→ **Data for review**:
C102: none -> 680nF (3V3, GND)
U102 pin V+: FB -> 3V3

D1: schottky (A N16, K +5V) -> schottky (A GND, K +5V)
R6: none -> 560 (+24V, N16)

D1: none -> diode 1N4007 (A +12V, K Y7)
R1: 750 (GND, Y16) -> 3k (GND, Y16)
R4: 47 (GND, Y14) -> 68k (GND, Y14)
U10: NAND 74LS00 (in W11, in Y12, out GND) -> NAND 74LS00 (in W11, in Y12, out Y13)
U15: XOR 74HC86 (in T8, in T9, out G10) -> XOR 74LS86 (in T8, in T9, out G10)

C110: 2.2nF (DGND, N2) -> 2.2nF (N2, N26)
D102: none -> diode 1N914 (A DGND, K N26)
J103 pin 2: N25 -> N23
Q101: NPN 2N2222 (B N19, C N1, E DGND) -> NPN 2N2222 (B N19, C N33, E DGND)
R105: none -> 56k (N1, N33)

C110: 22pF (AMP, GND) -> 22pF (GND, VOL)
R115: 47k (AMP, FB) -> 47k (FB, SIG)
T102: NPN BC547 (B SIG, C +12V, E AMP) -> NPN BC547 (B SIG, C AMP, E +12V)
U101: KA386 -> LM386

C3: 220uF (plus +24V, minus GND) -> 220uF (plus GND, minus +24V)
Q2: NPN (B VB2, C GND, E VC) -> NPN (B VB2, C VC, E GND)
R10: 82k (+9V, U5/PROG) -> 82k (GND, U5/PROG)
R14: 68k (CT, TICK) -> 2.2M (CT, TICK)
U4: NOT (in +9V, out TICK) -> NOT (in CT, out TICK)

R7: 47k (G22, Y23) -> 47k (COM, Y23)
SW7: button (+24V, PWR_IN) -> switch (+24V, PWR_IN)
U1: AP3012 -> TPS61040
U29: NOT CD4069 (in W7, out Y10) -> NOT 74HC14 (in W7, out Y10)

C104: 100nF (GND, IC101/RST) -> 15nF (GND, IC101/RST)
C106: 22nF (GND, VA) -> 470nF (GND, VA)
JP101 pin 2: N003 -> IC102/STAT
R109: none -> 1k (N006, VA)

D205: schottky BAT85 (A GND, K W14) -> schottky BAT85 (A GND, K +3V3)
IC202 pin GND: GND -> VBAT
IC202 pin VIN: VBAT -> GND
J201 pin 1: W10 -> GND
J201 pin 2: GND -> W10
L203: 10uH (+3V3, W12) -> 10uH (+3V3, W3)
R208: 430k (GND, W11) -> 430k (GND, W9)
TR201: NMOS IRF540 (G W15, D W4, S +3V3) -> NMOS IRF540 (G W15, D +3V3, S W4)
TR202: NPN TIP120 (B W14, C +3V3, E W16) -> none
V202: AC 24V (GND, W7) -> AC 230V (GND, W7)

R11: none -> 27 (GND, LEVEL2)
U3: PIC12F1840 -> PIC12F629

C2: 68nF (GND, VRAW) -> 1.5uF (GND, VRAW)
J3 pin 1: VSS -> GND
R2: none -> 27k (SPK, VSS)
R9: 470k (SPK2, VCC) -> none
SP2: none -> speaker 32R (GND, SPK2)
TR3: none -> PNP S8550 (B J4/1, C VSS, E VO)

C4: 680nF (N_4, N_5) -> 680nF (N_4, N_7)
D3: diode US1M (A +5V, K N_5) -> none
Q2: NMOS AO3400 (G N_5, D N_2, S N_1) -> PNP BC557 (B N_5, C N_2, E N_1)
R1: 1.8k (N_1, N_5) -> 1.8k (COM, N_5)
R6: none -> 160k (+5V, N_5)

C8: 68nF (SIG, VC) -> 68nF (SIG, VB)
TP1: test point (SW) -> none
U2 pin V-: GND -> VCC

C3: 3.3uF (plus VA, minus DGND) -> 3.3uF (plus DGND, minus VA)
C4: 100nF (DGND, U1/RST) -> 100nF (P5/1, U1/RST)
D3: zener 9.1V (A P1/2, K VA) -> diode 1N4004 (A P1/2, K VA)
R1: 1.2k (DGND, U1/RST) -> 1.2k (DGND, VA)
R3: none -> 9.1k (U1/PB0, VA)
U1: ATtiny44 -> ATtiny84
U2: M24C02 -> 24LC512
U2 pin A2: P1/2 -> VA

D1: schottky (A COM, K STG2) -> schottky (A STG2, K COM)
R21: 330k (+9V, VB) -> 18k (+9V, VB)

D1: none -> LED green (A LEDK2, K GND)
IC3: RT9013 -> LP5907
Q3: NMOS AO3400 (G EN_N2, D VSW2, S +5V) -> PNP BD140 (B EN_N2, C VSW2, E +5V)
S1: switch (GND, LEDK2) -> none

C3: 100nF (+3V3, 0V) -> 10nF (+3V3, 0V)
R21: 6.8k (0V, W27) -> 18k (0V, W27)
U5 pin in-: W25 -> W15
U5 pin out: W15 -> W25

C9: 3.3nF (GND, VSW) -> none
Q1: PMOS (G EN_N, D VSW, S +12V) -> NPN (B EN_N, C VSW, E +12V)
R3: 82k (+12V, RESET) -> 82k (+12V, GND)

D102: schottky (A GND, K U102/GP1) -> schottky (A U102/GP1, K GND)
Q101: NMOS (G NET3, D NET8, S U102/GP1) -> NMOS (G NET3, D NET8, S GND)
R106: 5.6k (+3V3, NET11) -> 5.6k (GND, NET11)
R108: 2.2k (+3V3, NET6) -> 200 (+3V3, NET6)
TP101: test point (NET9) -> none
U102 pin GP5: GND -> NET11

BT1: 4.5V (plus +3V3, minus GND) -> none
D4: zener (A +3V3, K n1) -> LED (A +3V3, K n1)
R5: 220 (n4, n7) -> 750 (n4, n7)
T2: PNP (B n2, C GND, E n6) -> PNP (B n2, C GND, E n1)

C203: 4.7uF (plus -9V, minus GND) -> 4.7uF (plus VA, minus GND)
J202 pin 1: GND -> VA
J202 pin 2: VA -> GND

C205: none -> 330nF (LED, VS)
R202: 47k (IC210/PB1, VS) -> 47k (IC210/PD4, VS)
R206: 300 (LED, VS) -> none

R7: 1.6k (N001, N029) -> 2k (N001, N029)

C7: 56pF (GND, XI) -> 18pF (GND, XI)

→ **What needs to be done**: Take the lines above from the one containing "U10: NAND 74LS00" to the one containing "J103 pin 2: N25 -> N23" and retype them exactly, both ends included, with nothing added.

→ **Result**:
U10: NAND 74LS00 (in W11, in Y12, out GND) -> NAND 74LS00 (in W11, in Y12, out Y13)
U15: XOR 74HC86 (in T8, in T9, out G10) -> XOR 74LS86 (in T8, in T9, out G10)

C110: 2.2nF (DGND, N2) -> 2.2nF (N2, N26)
D102: none -> diode 1N914 (A DGND, K N26)
J103 pin 2: N25 -> N23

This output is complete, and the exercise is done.